Please repeat, exactly as written, every line from the one containing "LDR101: VT90N1 (+3V3, VTH)" through the last line of the records, both included, and leave out any pictures.

> _Record set_
>>

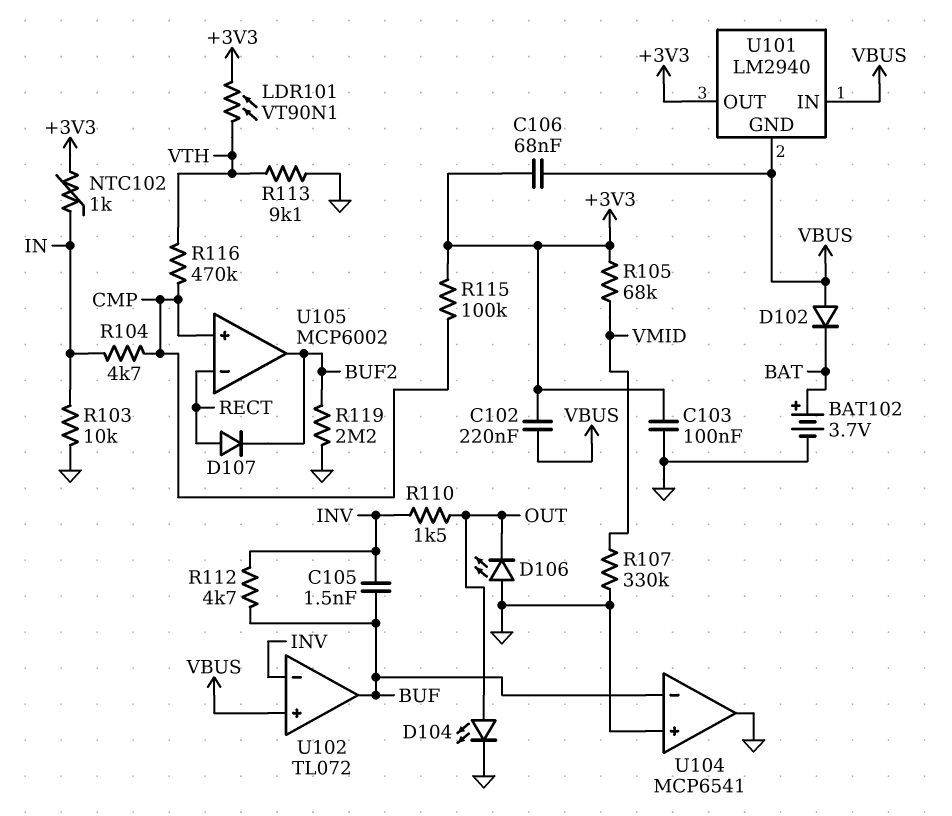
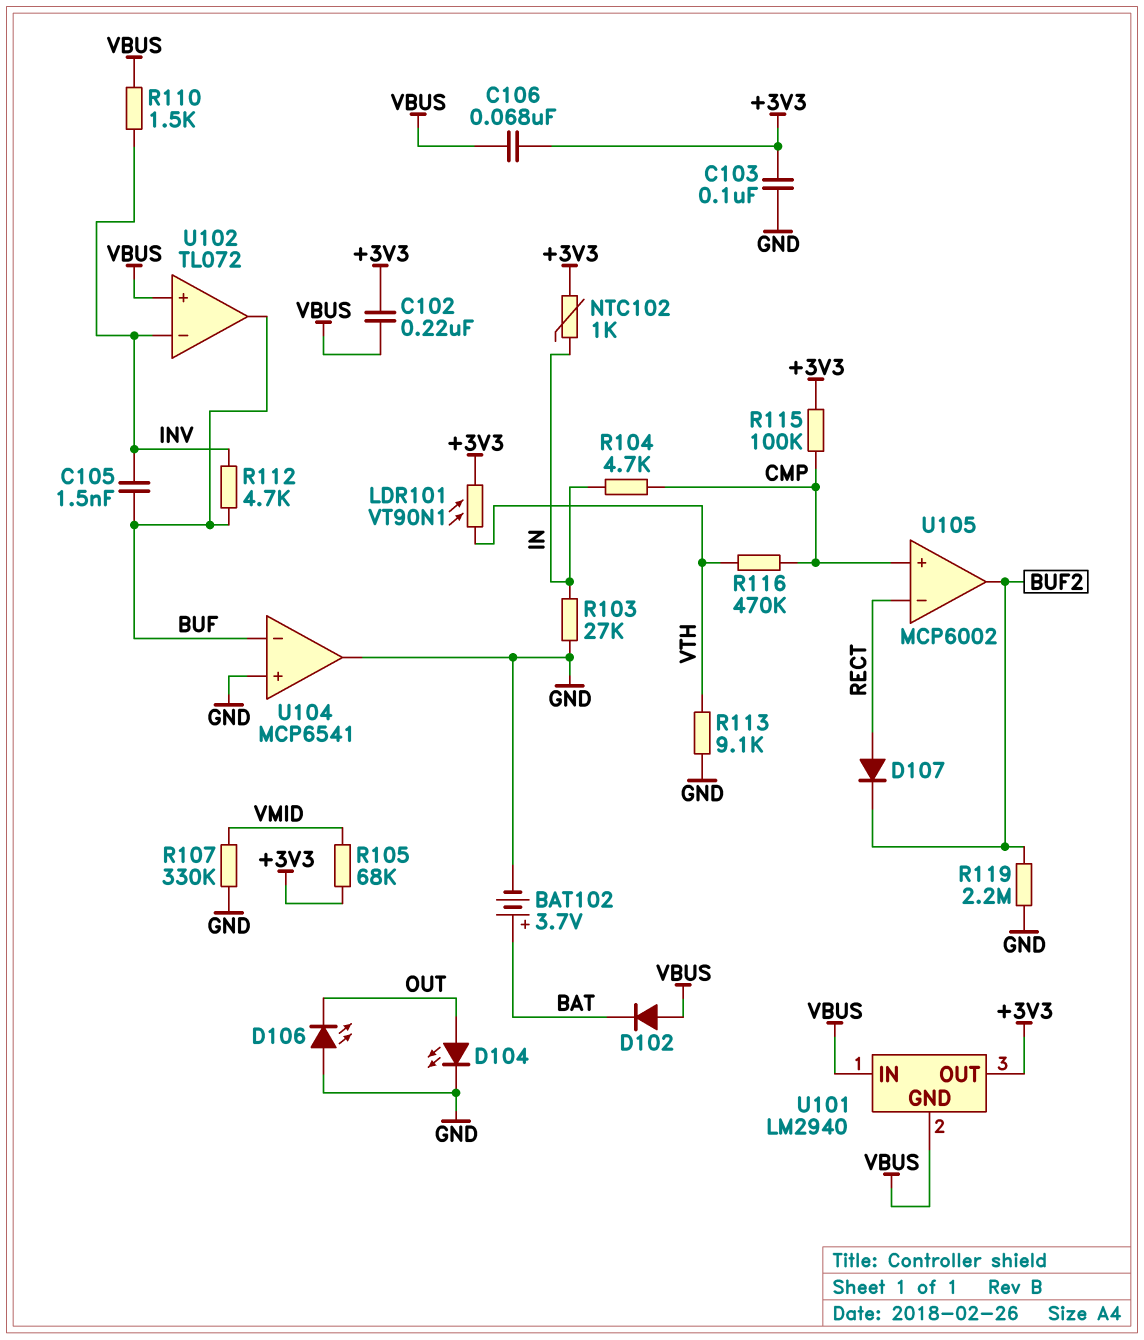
R103: 10k (GND, IN) -> 27k (GND, IN)
R110: 1.5k (INV, OUT) -> 1.5k (INV, VBUS)

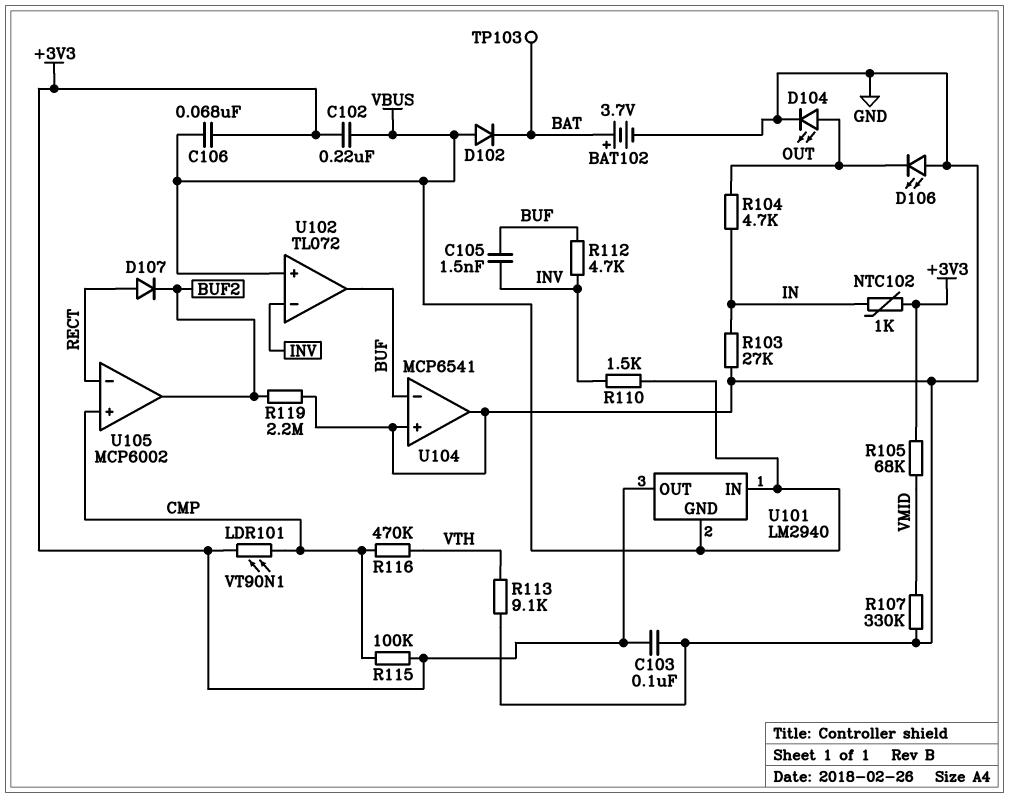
LDR101: VT90N1 (+3V3, VTH) -> VT90N1 (+3V3, CMP)
R104: 4.7k (CMP, IN) -> 4.7k (IN, OUT)
TP103: none -> test point (BAT)

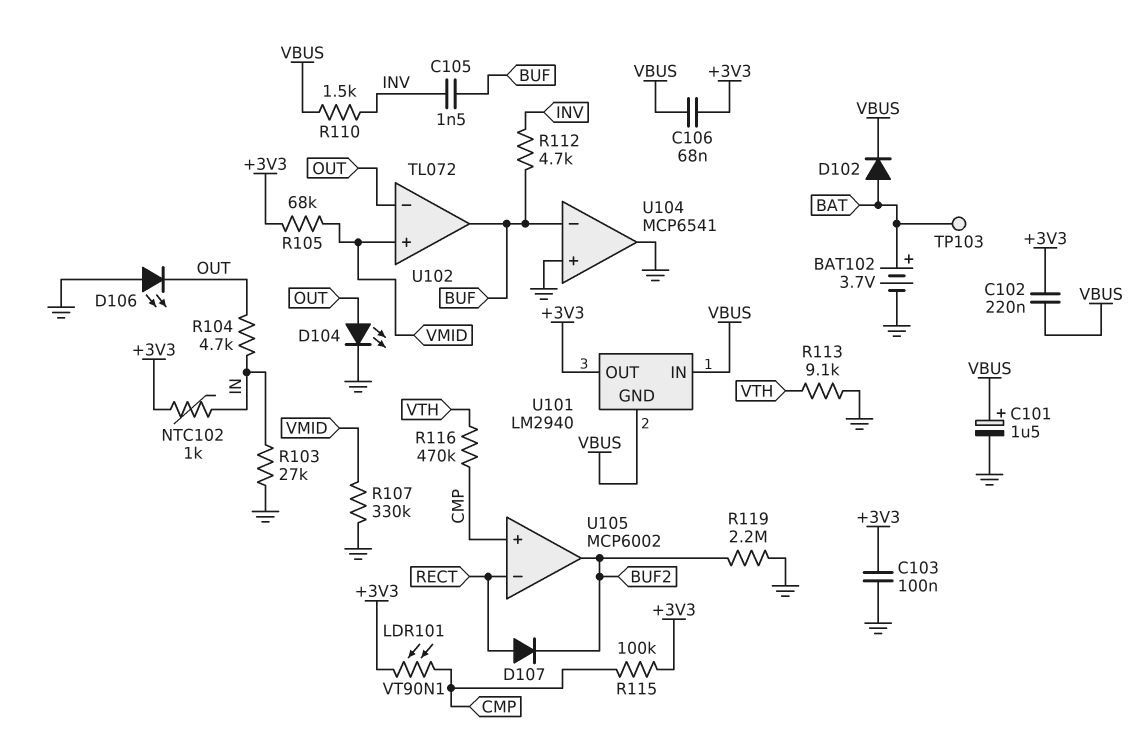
C101: none -> 1.5uF (plus VBUS, minus GND)
D102: diode (A VBUS, K BAT) -> diode (A BAT, K VBUS)
U102 pin in+: VBUS -> VMID
U102 pin in-: INV -> OUT

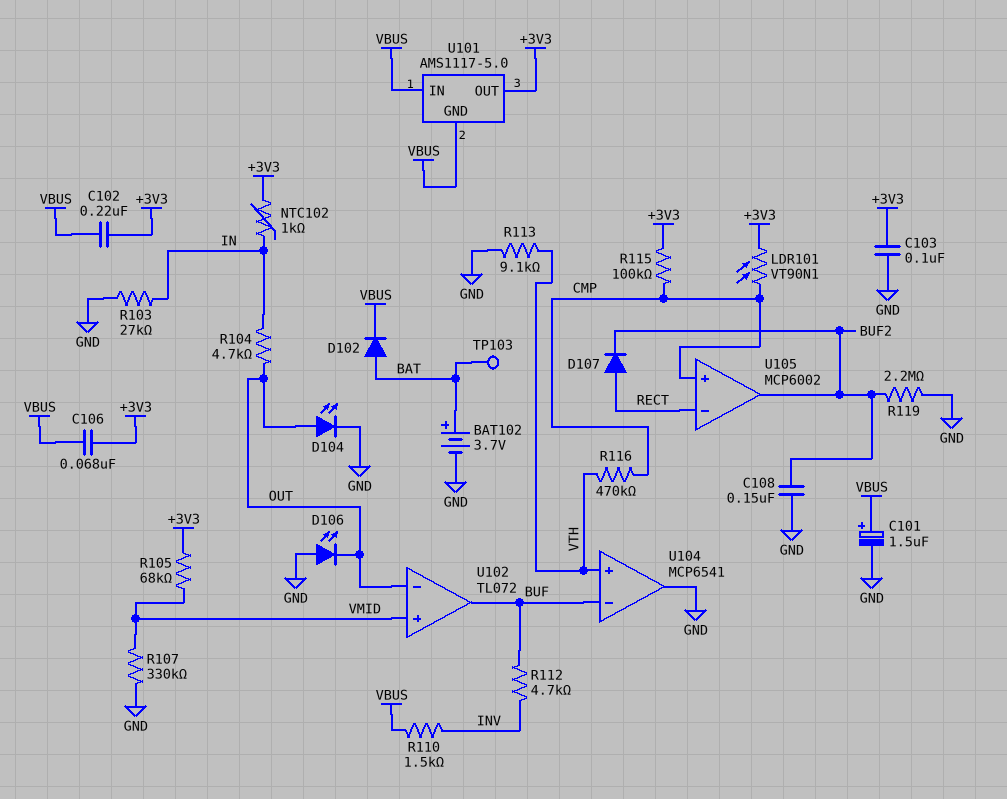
C105: 1.5nF (BUF, INV) -> none
C108: none -> 150nF (BUF2, GND)
U101: LM2940 -> AMS1117-5.0
U104 pin in+: GND -> VTH

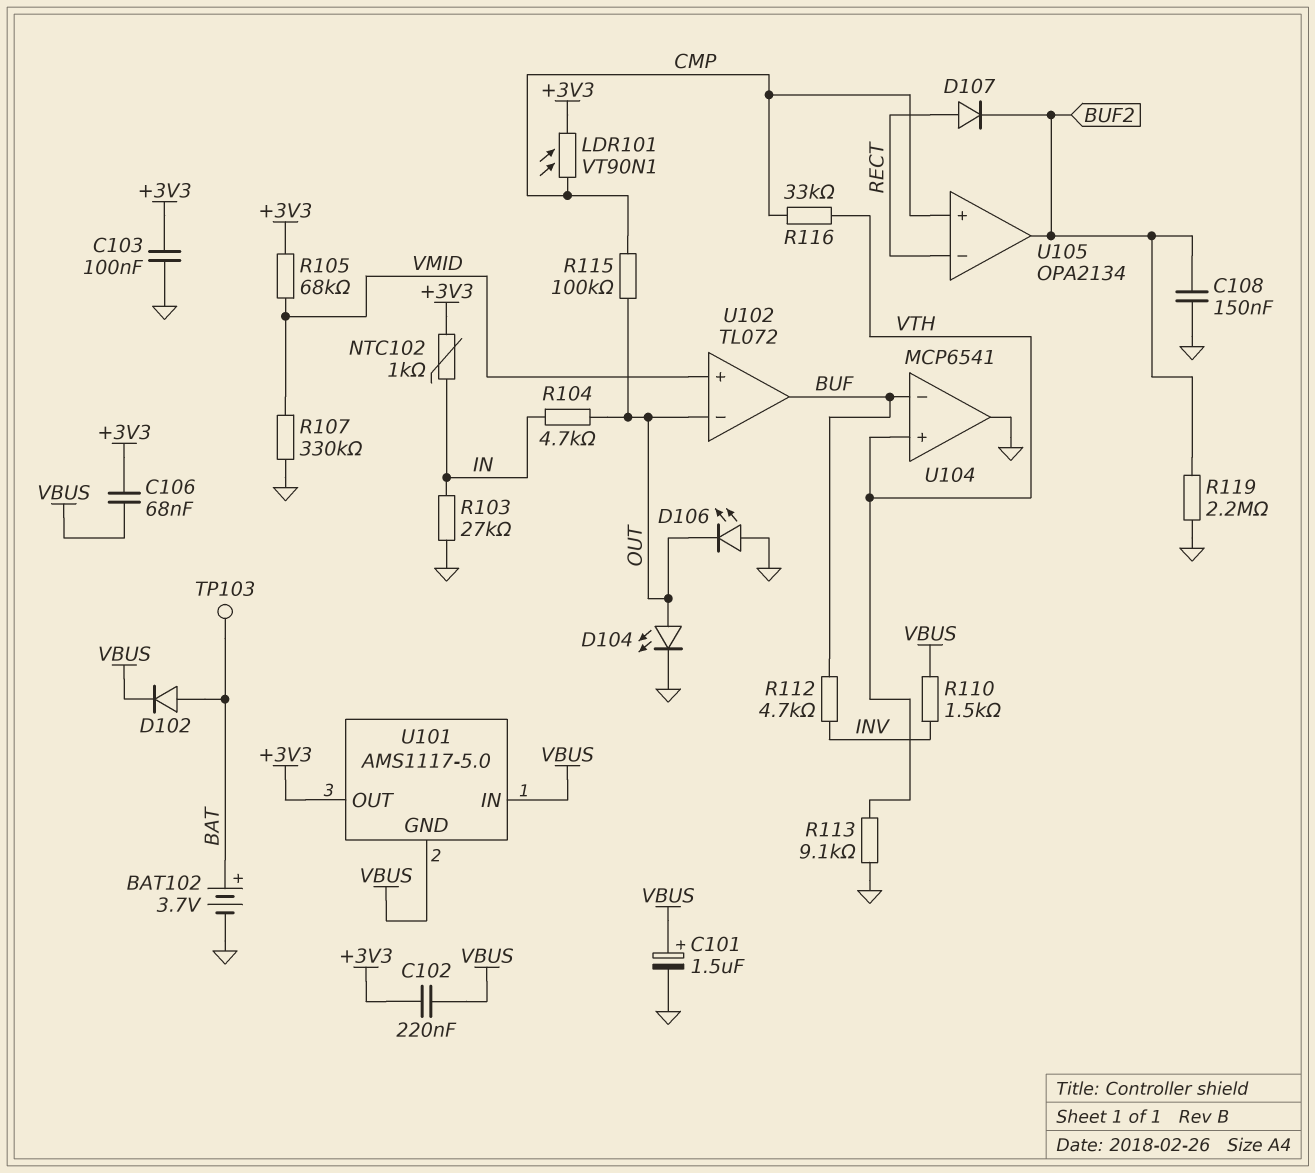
R115: 100k (+3V3, CMP) -> 100k (CMP, OUT)
R116: 470k (CMP, VTH) -> 33k (CMP, VTH)
U105: MCP6002 -> OPA2134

<<

> _Solution below_
LDR101: VT90N1 (+3V3, VTH) -> VT90N1 (+3V3, CMP)
R104: 4.7k (CMP, IN) -> 4.7k (IN, OUT)
TP103: none -> test point (BAT)

C101: none -> 1.5uF (plus VBUS, minus GND)
D102: diode (A VBUS, K BAT) -> diode (A BAT, K VBUS)
U102 pin in+: VBUS -> VMID
U102 pin in-: INV -> OUT

C105: 1.5nF (BUF, INV) -> none
C108: none -> 150nF (BUF2, GND)
U101: LM2940 -> AMS1117-5.0
U104 pin in+: GND -> VTH

R115: 100k (+3V3, CMP) -> 100k (CMP, OUT)
R116: 470k (CMP, VTH) -> 33k (CMP, VTH)
U105: MCP6002 -> OPA2134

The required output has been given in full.